_YOUR TASK_:
Locate each line with the string "domino" in the listing below and copy it.

========================================

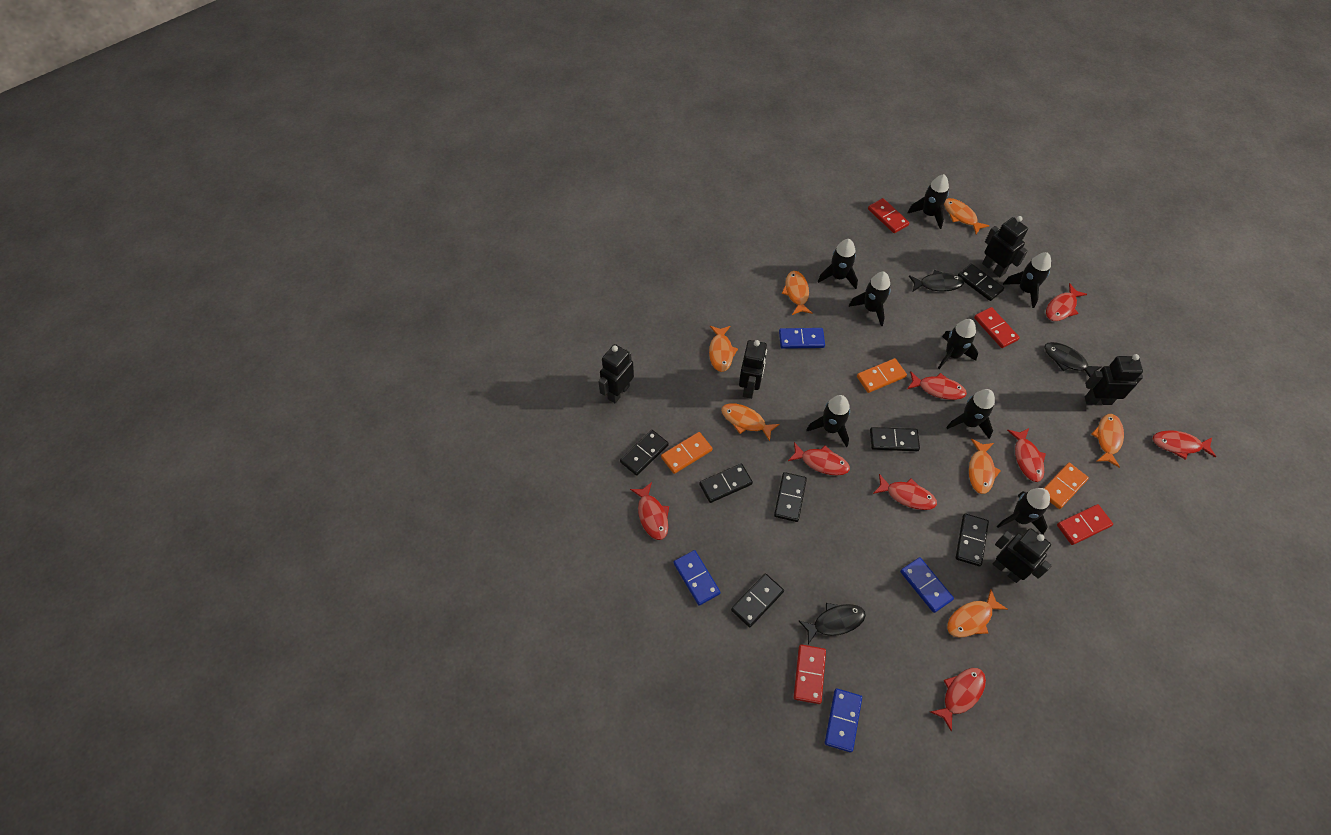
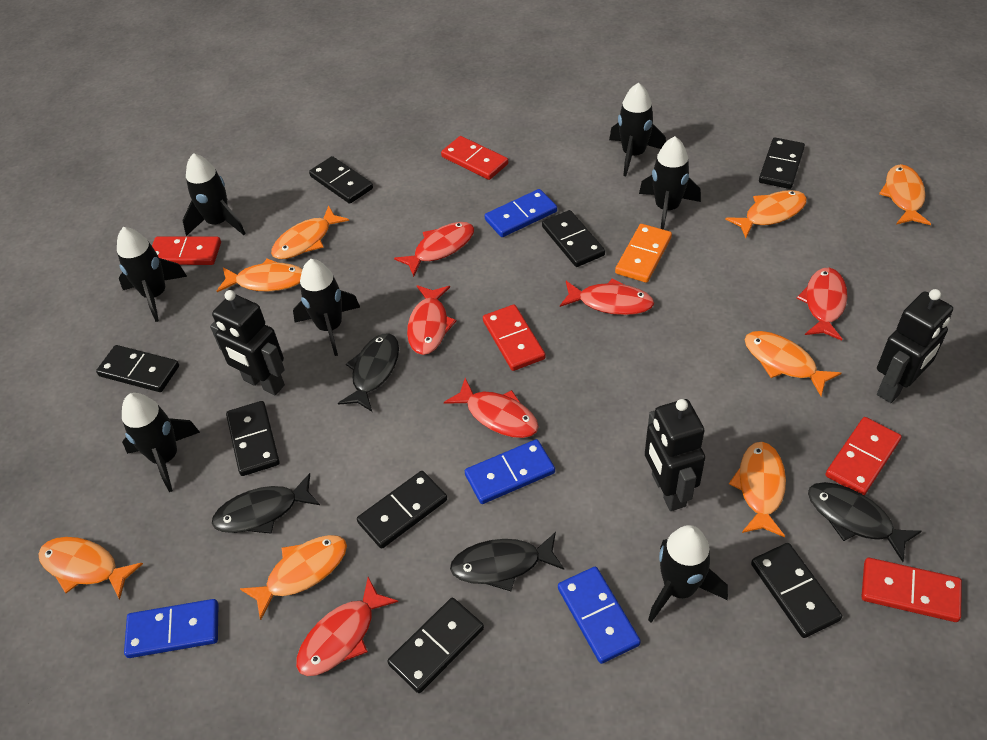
black domino: 7 -> 8
black fish: 3 -> 4
black robot: 5 -> 3
black rocket: 8 -> 7
orange domino: 3 -> 1
orange fish: 7 -> 8
red domino: 4 -> 5
red fish: 8 -> 6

========================================

_EXPECTED OUTPUT_:
black domino: 7 -> 8
orange domino: 3 -> 1
red domino: 4 -> 5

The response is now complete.